Collected data:
··········

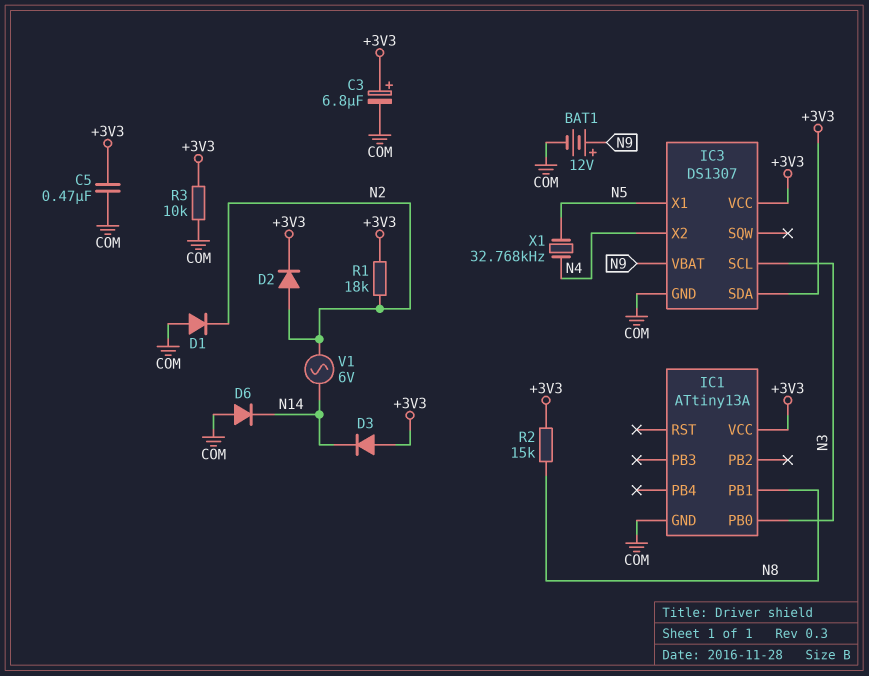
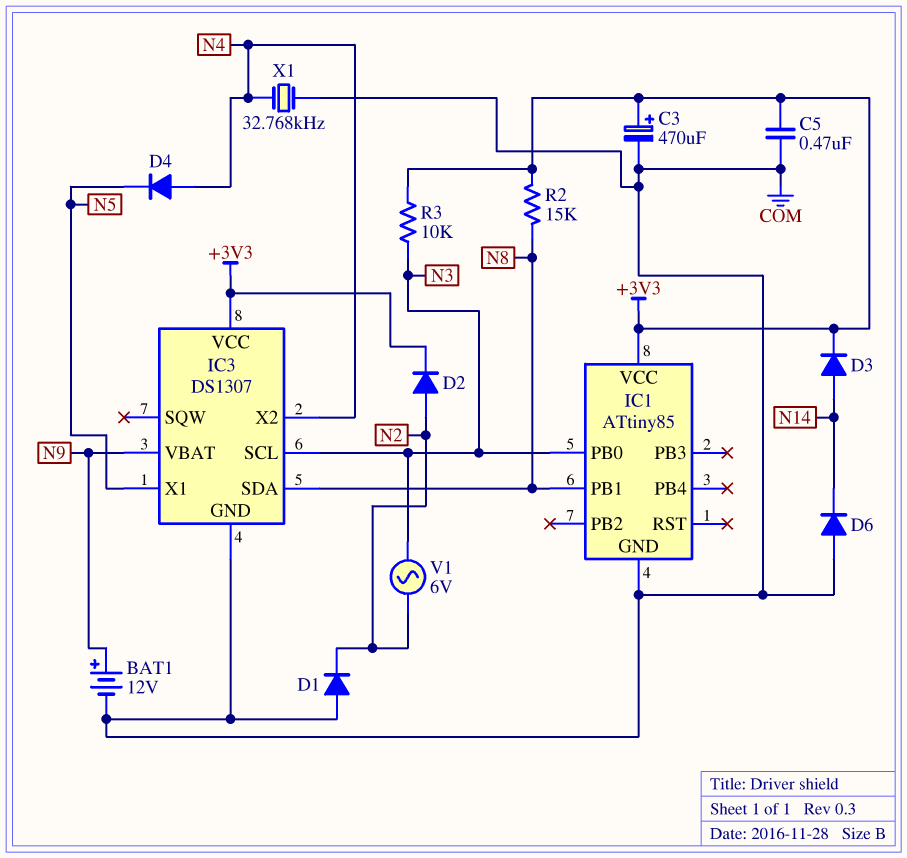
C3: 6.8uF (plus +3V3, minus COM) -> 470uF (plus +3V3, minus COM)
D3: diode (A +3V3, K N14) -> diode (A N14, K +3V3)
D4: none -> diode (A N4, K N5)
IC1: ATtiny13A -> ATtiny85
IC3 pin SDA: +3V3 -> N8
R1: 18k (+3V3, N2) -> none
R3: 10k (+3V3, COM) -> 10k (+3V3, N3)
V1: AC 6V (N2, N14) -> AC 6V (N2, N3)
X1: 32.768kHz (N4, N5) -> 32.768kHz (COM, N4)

··········

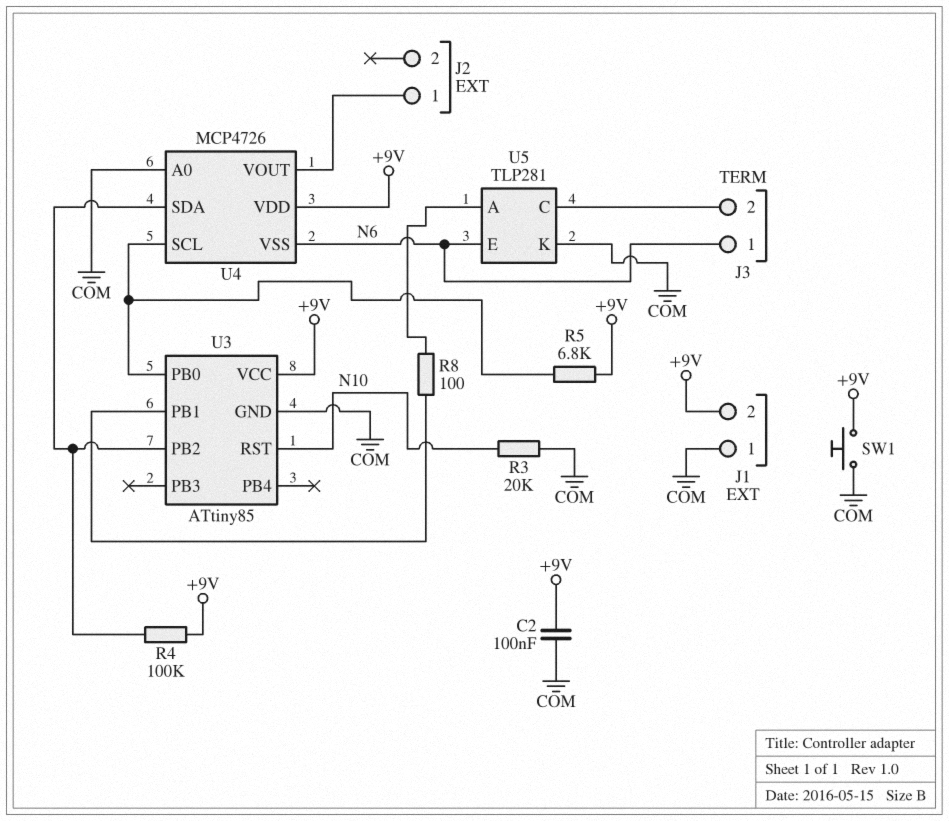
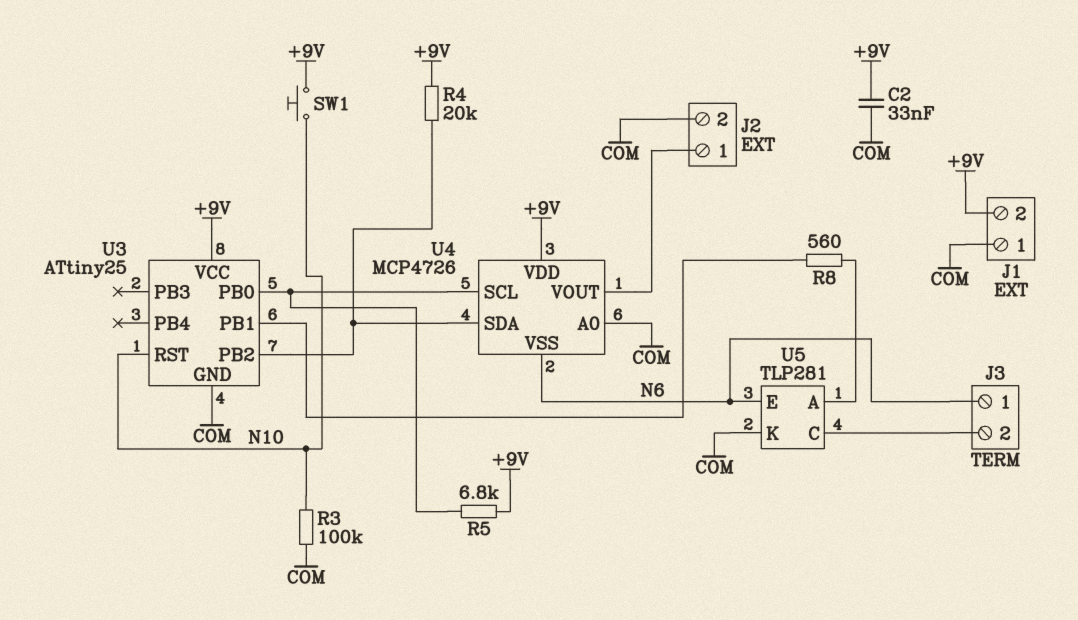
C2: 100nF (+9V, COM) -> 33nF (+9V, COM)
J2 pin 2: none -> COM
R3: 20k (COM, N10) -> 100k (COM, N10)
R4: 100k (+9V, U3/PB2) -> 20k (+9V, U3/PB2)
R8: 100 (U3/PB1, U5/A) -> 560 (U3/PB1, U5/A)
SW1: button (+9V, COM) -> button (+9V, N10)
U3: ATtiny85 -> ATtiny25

··········

EXERCISE DIRECTIONS>
Begin with the line above that has "V1: AC 6V (N2, N14) -> AC 6V (N2, N3)" and continue through the line that has "X1: 32.768kHz (N4, N5) -> 32.768kHz (COM, N4)", setting each one down exactly. Stop there.

TASK SOLUTION>
V1: AC 6V (N2, N14) -> AC 6V (N2, N3)
X1: 32.768kHz (N4, N5) -> 32.768kHz (COM, N4)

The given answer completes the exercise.